- _Exercise prompt_: Retype the lines below exactly, from the one that contains "black plane: 3 -> 2" through the last, and leave every picture out.

[Stored data entries]
★ ★ ★ ★ ★

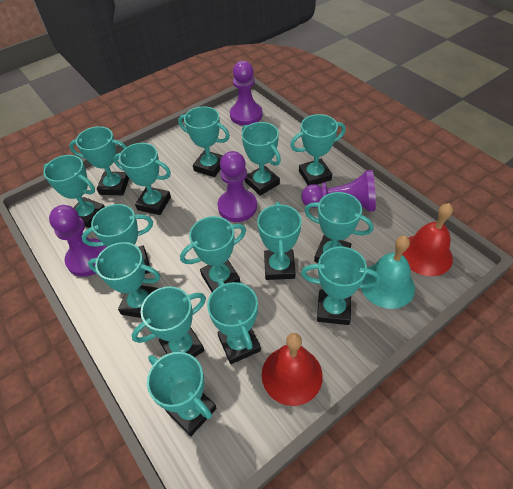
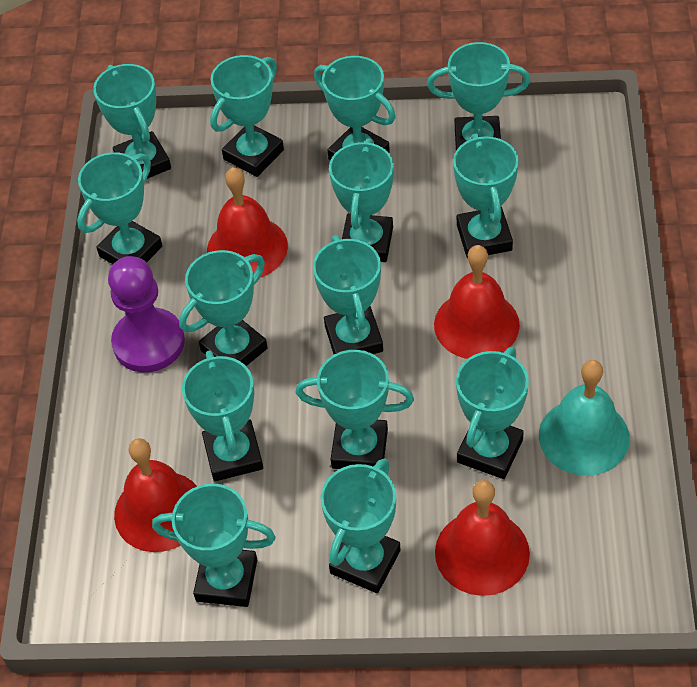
purple pawn: 4 -> 1
red bell: 2 -> 4
turquoise trophy: 15 -> 14

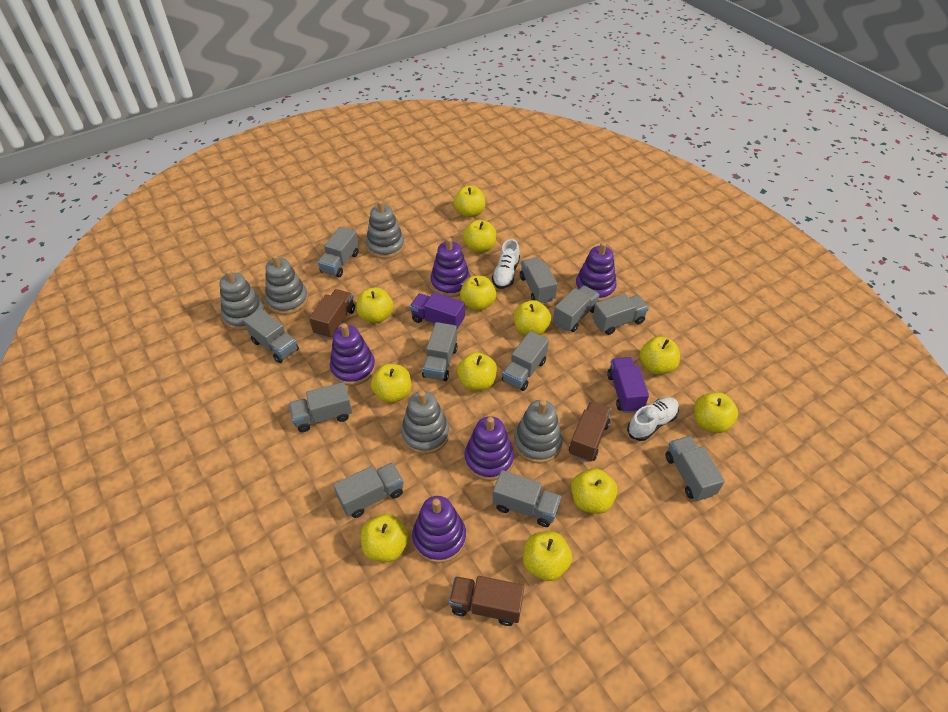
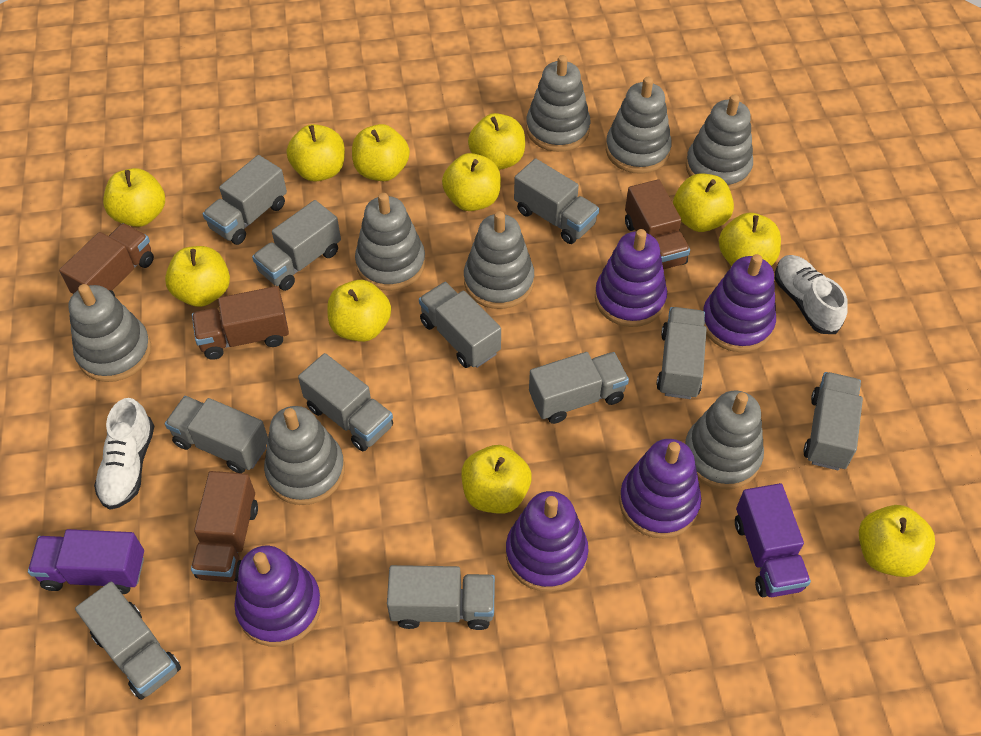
brown truck: 3 -> 4
grey stacking toy: 5 -> 8
yellow apple: 12 -> 11

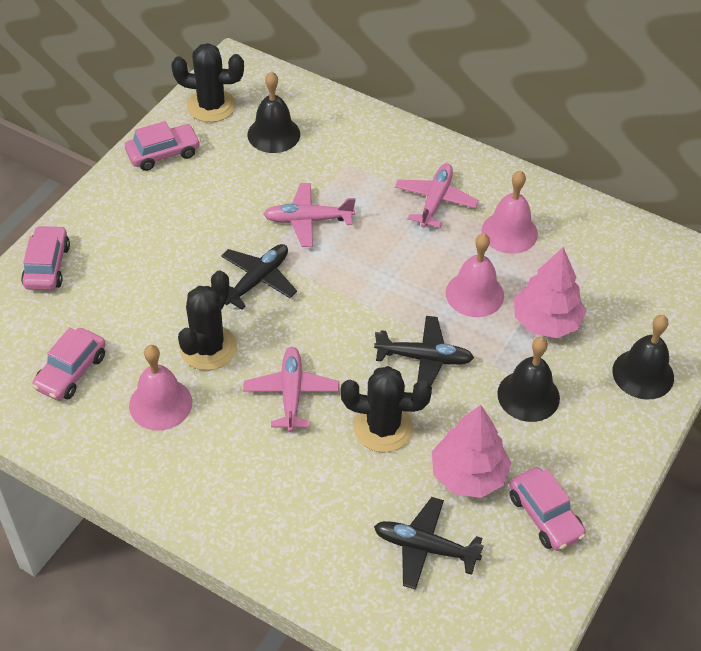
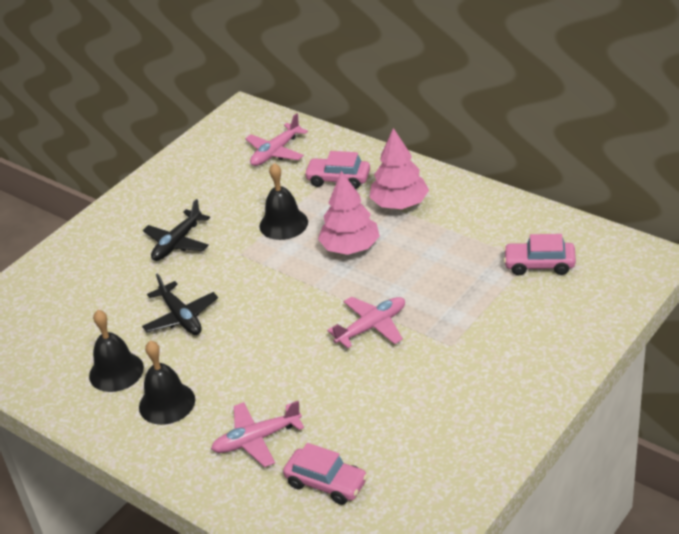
black cactus: 3 -> 0
black plane: 3 -> 2
pink bell: 3 -> 0
pink car: 4 -> 3

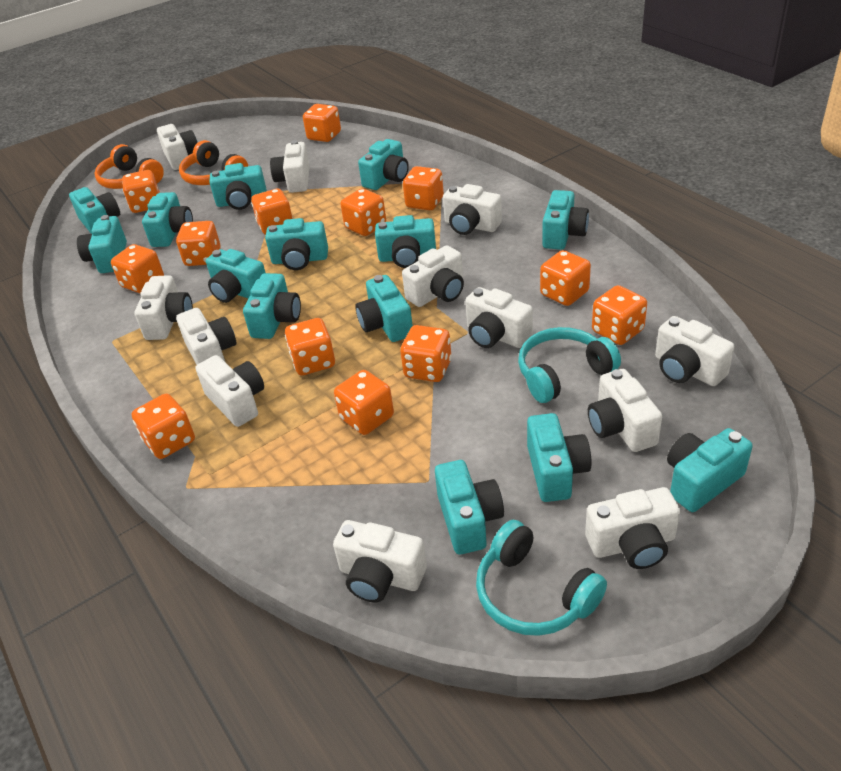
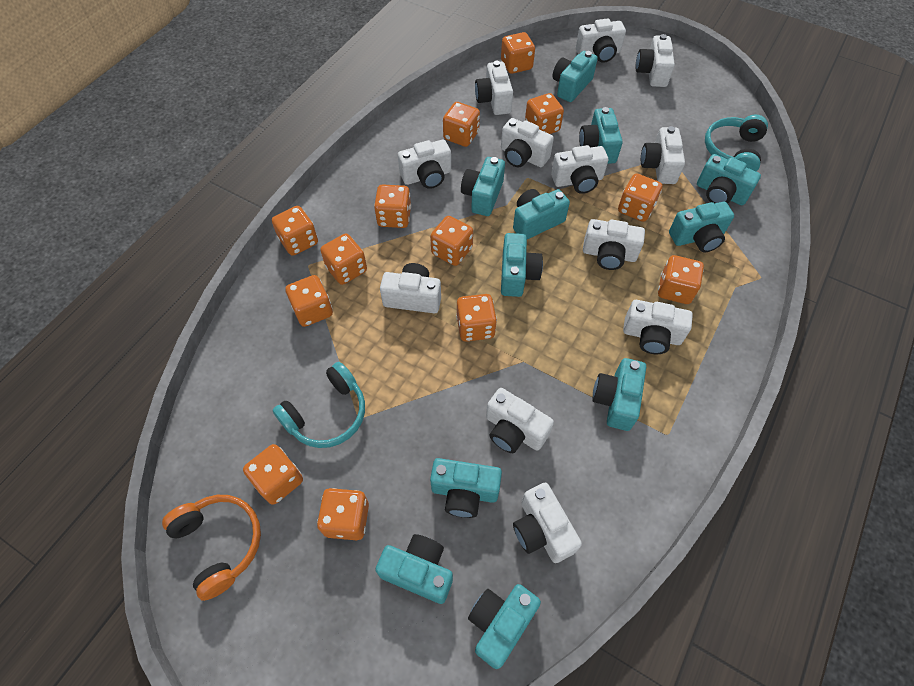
orange headphones: 2 -> 1
turquoise camera: 14 -> 11

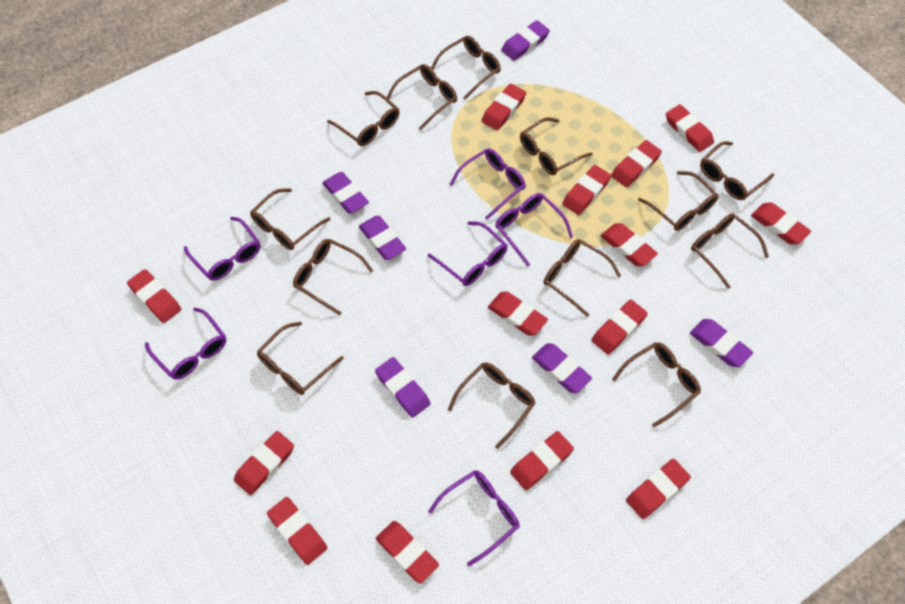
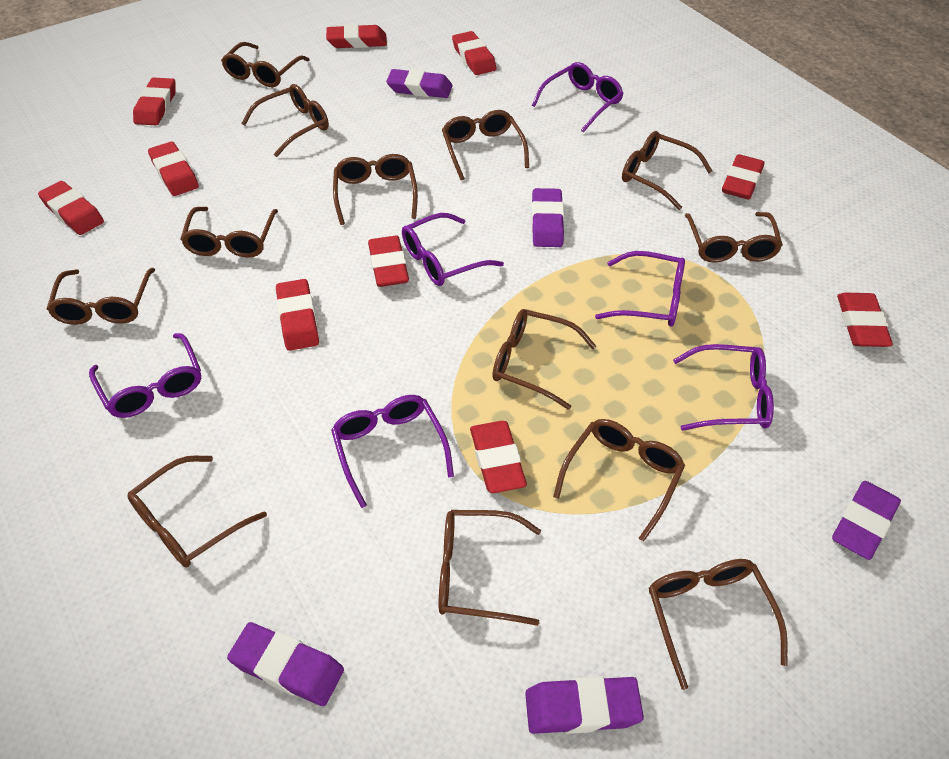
purple eraser: 6 -> 5
red eraser: 14 -> 10

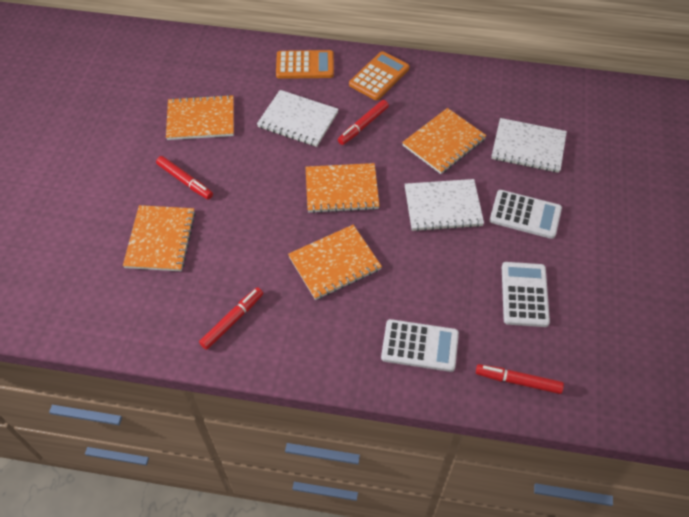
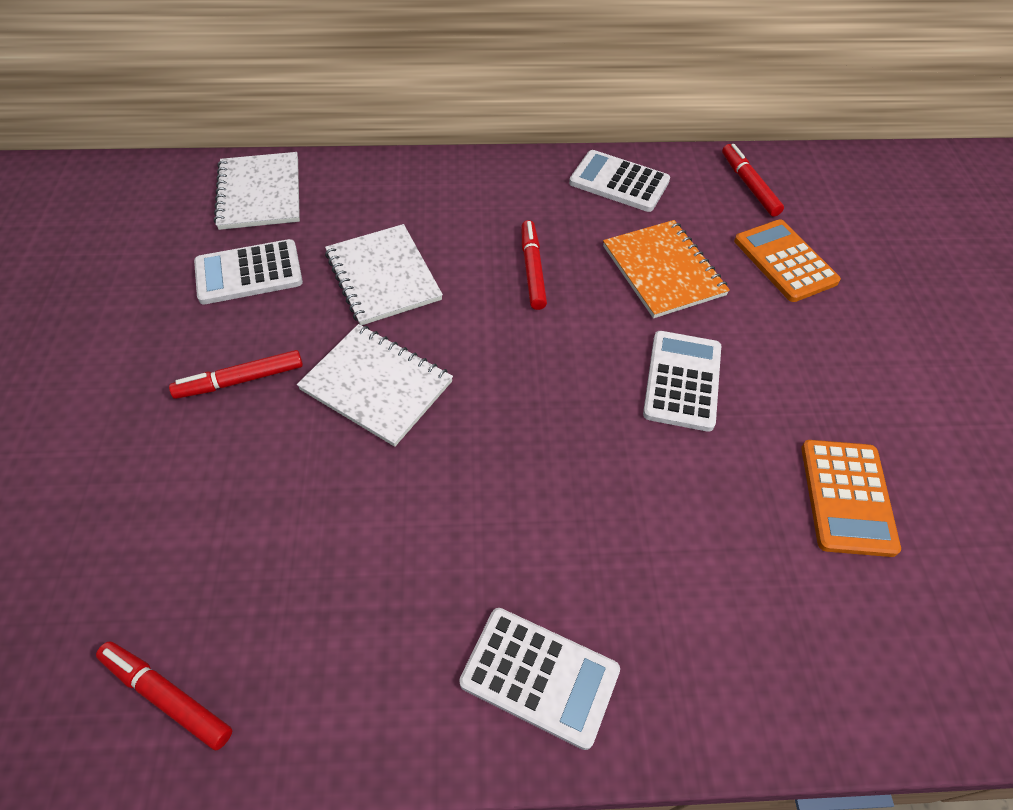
orange notebook: 5 -> 1
white calculator: 3 -> 4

★ ★ ★ ★ ★

- _Your solution_:
black plane: 3 -> 2
pink bell: 3 -> 0
pink car: 4 -> 3

orange headphones: 2 -> 1
turquoise camera: 14 -> 11

purple eraser: 6 -> 5
red eraser: 14 -> 10

orange notebook: 5 -> 1
white calculator: 3 -> 4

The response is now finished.